** Study material follows **

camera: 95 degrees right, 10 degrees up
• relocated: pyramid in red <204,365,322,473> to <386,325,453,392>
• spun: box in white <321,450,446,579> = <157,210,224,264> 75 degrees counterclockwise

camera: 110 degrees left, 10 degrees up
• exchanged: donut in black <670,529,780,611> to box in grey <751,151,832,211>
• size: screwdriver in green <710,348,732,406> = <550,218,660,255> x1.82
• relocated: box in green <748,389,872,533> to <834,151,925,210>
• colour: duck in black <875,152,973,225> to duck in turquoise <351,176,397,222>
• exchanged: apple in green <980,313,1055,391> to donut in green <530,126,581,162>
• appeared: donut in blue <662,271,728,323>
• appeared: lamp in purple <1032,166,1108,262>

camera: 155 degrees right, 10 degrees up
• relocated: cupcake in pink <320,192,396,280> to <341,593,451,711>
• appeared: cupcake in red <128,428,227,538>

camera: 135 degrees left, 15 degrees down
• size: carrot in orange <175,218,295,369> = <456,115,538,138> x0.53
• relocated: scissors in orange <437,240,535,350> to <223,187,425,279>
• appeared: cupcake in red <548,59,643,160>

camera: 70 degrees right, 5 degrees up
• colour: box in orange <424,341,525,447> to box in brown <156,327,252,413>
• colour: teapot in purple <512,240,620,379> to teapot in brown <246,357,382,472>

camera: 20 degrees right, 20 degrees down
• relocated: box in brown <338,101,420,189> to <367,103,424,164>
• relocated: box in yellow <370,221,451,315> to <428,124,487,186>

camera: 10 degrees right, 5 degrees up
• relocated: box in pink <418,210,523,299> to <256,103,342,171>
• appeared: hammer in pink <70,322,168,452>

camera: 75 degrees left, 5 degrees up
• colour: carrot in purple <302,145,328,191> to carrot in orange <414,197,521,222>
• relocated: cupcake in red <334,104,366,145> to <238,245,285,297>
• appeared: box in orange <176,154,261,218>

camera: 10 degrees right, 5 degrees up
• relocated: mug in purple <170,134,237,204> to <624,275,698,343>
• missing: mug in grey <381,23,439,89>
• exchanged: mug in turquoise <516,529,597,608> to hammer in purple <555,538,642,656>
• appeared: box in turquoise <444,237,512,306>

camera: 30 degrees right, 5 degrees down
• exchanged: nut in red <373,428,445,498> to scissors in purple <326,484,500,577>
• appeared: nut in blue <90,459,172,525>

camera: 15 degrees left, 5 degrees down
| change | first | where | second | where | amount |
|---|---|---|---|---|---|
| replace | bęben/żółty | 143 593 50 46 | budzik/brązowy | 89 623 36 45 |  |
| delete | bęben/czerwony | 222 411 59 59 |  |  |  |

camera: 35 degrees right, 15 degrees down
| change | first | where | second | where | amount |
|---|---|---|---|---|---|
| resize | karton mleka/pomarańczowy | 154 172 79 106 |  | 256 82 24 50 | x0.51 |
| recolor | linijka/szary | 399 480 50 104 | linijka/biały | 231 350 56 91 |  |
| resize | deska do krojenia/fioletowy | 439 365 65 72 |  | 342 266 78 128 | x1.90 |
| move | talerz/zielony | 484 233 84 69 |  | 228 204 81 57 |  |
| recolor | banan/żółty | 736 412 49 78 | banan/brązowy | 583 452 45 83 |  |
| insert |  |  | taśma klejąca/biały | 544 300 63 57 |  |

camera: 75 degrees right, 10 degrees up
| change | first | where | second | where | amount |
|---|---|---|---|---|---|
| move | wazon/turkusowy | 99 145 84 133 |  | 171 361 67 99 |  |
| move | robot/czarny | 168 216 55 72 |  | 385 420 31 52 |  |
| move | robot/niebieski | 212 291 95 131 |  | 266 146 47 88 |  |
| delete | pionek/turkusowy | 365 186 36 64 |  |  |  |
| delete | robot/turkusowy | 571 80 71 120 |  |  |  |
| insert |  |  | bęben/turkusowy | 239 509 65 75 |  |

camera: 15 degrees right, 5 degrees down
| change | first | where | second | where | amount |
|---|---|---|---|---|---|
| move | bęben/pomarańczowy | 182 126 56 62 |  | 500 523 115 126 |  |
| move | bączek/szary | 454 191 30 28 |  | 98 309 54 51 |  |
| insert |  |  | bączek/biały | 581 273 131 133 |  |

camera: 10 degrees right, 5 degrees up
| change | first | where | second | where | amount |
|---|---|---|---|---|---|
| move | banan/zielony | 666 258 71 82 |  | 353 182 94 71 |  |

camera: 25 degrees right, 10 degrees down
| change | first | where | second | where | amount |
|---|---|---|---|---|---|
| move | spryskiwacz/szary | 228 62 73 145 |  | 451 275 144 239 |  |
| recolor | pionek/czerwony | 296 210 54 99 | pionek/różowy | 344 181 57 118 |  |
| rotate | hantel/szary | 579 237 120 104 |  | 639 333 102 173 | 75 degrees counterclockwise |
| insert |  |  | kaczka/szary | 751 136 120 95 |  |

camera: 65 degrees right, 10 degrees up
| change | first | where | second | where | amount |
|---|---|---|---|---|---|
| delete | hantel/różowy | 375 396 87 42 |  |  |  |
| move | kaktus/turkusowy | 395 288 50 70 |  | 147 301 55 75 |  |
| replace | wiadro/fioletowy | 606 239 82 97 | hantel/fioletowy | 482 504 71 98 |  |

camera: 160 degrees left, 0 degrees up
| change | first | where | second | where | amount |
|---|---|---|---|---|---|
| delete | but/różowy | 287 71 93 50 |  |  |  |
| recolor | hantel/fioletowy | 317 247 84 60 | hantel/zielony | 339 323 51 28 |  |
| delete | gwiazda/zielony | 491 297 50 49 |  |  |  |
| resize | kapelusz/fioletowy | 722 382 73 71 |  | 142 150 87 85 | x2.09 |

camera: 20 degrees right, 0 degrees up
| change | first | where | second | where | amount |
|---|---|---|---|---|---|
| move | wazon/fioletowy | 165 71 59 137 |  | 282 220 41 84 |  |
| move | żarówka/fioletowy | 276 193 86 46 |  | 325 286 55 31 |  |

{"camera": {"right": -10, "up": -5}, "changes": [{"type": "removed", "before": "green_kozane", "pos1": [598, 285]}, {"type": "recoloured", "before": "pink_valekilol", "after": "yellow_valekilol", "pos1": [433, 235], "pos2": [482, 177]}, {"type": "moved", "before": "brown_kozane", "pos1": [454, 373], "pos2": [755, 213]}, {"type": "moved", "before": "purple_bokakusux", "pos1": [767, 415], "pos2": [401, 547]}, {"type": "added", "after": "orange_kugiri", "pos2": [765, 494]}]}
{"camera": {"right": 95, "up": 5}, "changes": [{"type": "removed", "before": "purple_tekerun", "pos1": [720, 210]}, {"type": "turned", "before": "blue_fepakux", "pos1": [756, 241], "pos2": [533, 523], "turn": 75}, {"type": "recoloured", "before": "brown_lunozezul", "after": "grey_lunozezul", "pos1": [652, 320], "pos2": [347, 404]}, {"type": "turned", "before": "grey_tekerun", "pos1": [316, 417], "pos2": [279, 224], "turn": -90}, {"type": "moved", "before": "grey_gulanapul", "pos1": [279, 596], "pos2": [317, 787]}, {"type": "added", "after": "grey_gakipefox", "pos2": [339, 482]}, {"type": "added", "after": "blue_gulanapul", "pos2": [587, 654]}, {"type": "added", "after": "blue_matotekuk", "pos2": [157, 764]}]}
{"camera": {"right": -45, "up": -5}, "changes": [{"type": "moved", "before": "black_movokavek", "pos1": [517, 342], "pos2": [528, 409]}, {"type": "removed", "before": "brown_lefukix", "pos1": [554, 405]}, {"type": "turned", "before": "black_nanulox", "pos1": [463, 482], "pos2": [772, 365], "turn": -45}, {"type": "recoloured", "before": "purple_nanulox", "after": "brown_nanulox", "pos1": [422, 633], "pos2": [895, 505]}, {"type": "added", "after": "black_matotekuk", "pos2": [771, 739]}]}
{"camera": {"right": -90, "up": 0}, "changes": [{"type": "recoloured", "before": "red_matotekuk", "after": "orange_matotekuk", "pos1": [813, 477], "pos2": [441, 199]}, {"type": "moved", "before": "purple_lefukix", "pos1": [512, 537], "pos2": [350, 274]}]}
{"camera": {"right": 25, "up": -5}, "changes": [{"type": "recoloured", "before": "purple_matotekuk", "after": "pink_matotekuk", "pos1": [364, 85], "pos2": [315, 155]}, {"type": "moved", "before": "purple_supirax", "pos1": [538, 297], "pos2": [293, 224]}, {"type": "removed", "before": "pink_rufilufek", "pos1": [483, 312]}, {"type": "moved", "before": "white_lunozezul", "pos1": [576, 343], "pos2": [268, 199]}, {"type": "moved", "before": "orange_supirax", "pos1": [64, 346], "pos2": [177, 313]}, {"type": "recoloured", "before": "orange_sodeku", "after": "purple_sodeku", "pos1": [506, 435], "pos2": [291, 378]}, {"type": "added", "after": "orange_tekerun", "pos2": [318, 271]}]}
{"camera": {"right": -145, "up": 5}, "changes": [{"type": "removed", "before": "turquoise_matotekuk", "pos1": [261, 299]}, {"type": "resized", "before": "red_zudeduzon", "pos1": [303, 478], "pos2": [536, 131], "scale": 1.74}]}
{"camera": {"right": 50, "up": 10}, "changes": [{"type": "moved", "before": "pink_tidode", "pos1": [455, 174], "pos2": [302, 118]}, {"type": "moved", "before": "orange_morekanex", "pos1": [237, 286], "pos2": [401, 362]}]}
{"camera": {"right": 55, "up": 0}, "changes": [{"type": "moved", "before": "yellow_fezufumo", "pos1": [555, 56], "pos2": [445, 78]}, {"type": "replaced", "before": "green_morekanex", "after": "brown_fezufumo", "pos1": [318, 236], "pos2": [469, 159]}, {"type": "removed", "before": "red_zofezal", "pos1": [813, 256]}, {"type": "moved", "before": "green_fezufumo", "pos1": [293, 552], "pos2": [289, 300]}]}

** End of Study material **

* **About this task**
Your response should hold the lines from the first line of the entries above through the line with "<204,365,322,473> to <386,325,453,392>", each retyped exactly, and nothing else.

* **Answer to this exercise**
camera: 95 degrees right, 10 degrees up
• relocated: pyramid in red <204,365,322,473> to <386,325,453,392>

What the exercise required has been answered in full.